Work order:
Your copy should run exactly from the line containing "white scissors [573,376,659,403]" to the last line of the entries below, and it should include no pictures.

= = = = = = =

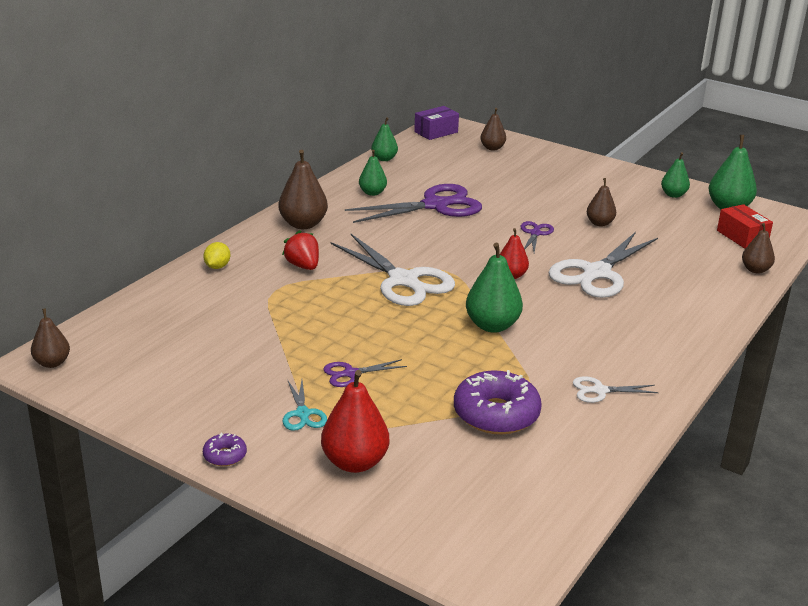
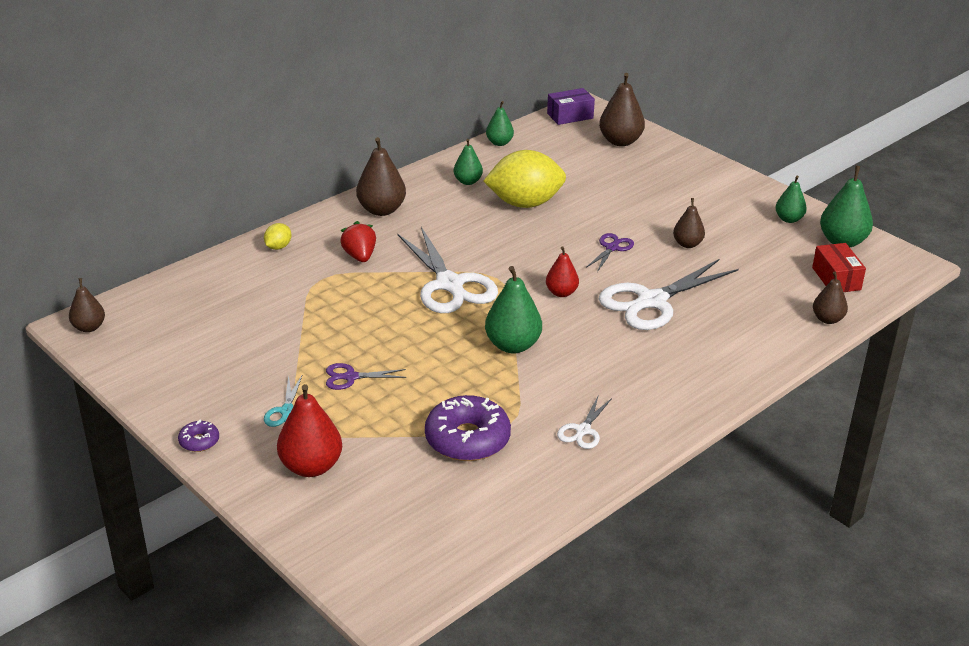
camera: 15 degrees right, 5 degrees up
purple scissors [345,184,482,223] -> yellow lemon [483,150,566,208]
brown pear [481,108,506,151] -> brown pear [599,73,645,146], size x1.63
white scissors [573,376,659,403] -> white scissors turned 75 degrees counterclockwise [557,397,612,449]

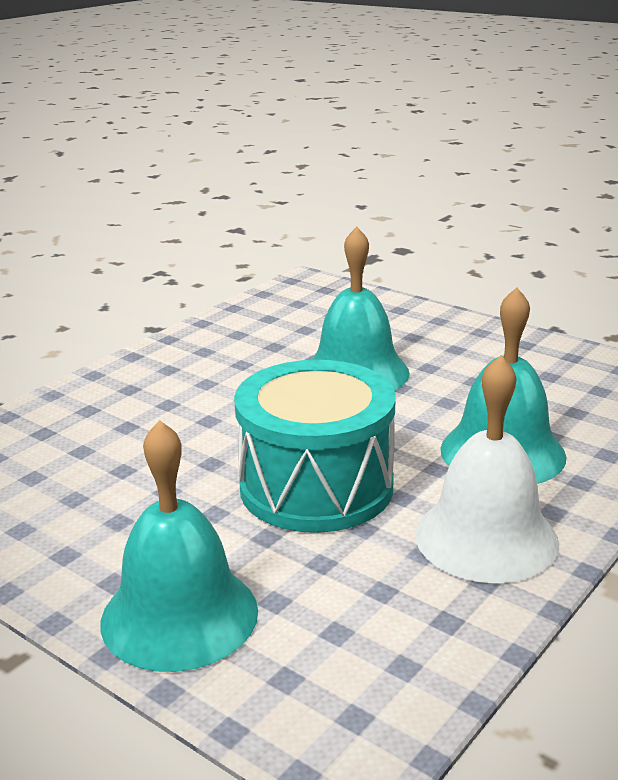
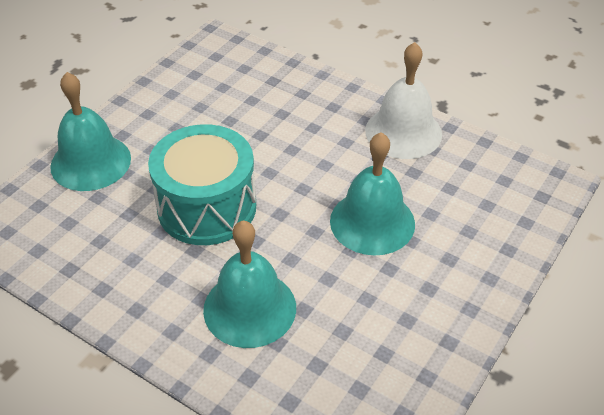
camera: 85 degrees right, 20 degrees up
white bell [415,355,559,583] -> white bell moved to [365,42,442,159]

= = = = = = =

Output of the exercise:
white scissors [573,376,659,403] -> white scissors turned 75 degrees counterclockwise [557,397,612,449]

camera: 85 degrees right, 20 degrees up
white bell [415,355,559,583] -> white bell moved to [365,42,442,159]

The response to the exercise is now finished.